Aim of the task: The line containing "D208: diode 1N4001 (A COIL, K +12V) -> none", plus every line that follows it to the end of the listing below, is what you transcribe exactly; omit all pictures.

"""

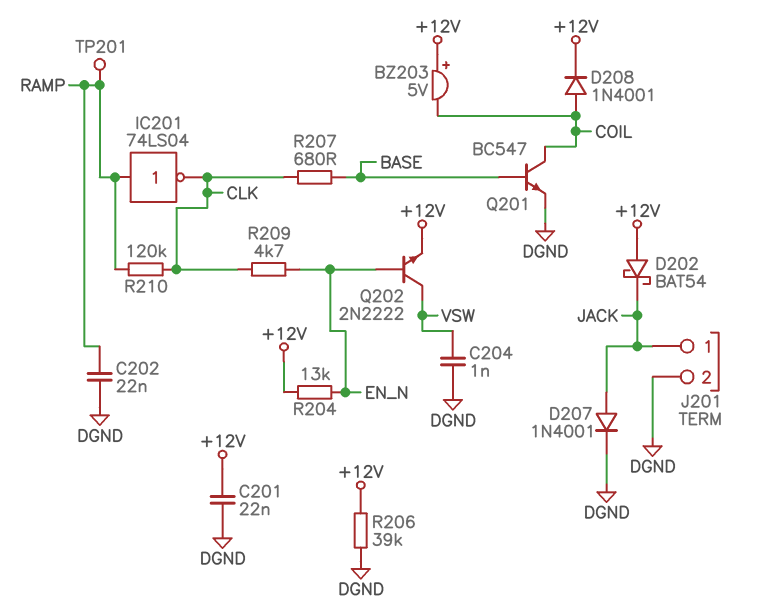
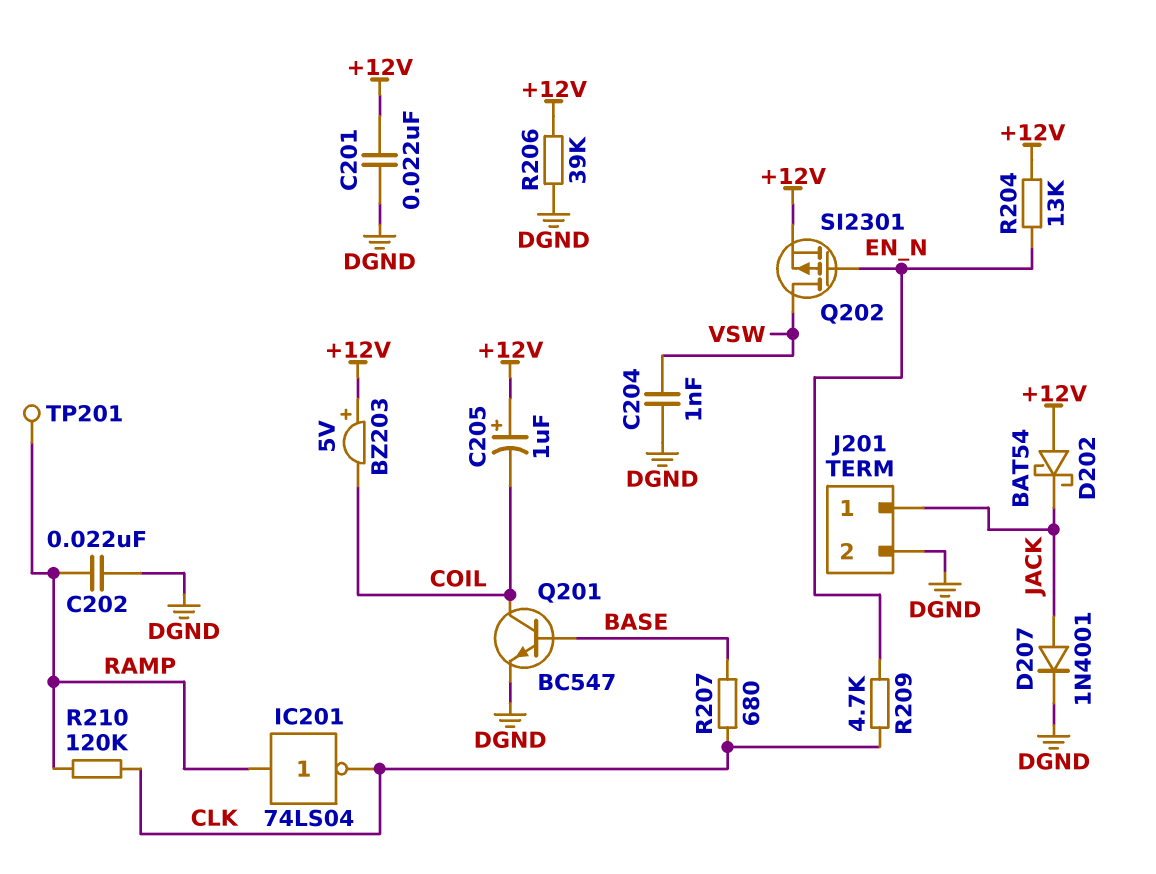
C205: none -> 1uF (plus +12V, minus COIL)
D208: diode 1N4001 (A COIL, K +12V) -> none
Q202: NPN 2N2222 (B EN_N, C VSW, E +12V) -> PMOS SI2301 (G EN_N, D VSW, S +12V)

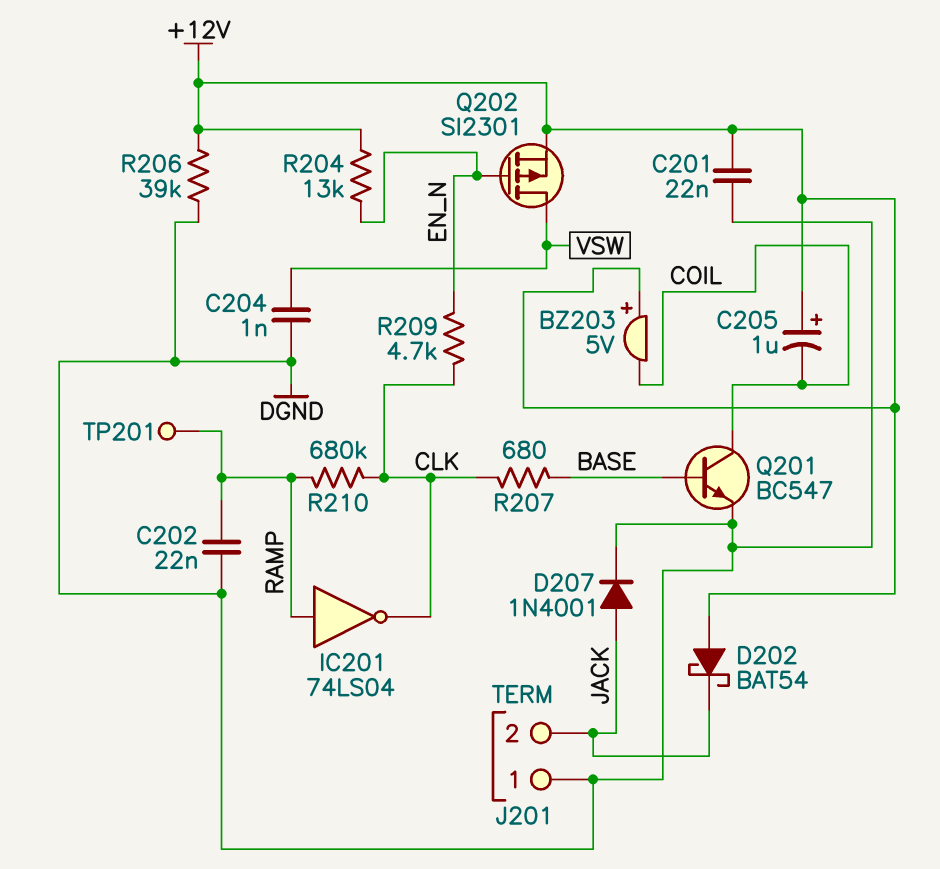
J201 pin 1: JACK -> DGND
J201 pin 2: DGND -> JACK
R210: 120k (CLK, RAMP) -> 680k (CLK, RAMP)

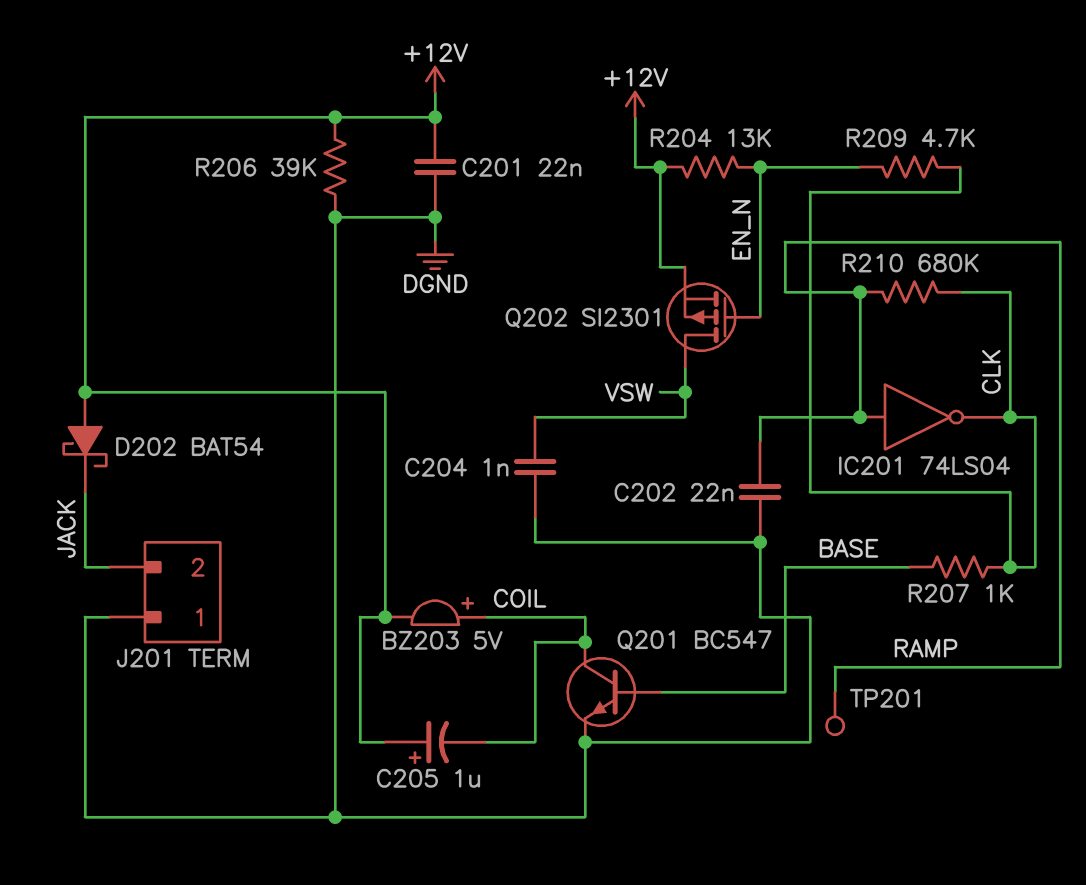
BZ203: buzzer 5V (plus +12V, minus COIL) -> buzzer 5V (plus COIL, minus +12V)
D207: diode 1N4001 (A JACK, K DGND) -> none
R207: 680 (BASE, CLK) -> 1k (BASE, CLK)

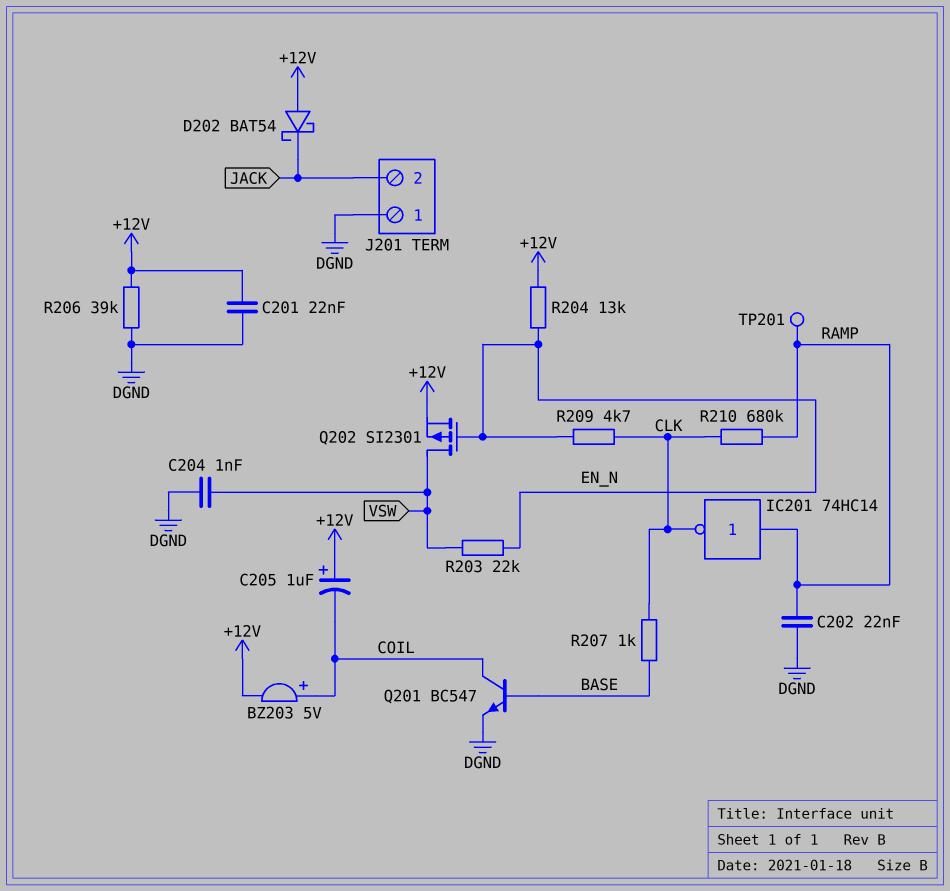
IC201: NOT 74LS04 (in RAMP, out CLK) -> NOT 74HC14 (in RAMP, out CLK)
R203: none -> 22k (EN_N, VSW)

"""

Output:
D208: diode 1N4001 (A COIL, K +12V) -> none
Q202: NPN 2N2222 (B EN_N, C VSW, E +12V) -> PMOS SI2301 (G EN_N, D VSW, S +12V)

J201 pin 1: JACK -> DGND
J201 pin 2: DGND -> JACK
R210: 120k (CLK, RAMP) -> 680k (CLK, RAMP)

BZ203: buzzer 5V (plus +12V, minus COIL) -> buzzer 5V (plus COIL, minus +12V)
D207: diode 1N4001 (A JACK, K DGND) -> none
R207: 680 (BASE, CLK) -> 1k (BASE, CLK)

IC201: NOT 74LS04 (in RAMP, out CLK) -> NOT 74HC14 (in RAMP, out CLK)
R203: none -> 22k (EN_N, VSW)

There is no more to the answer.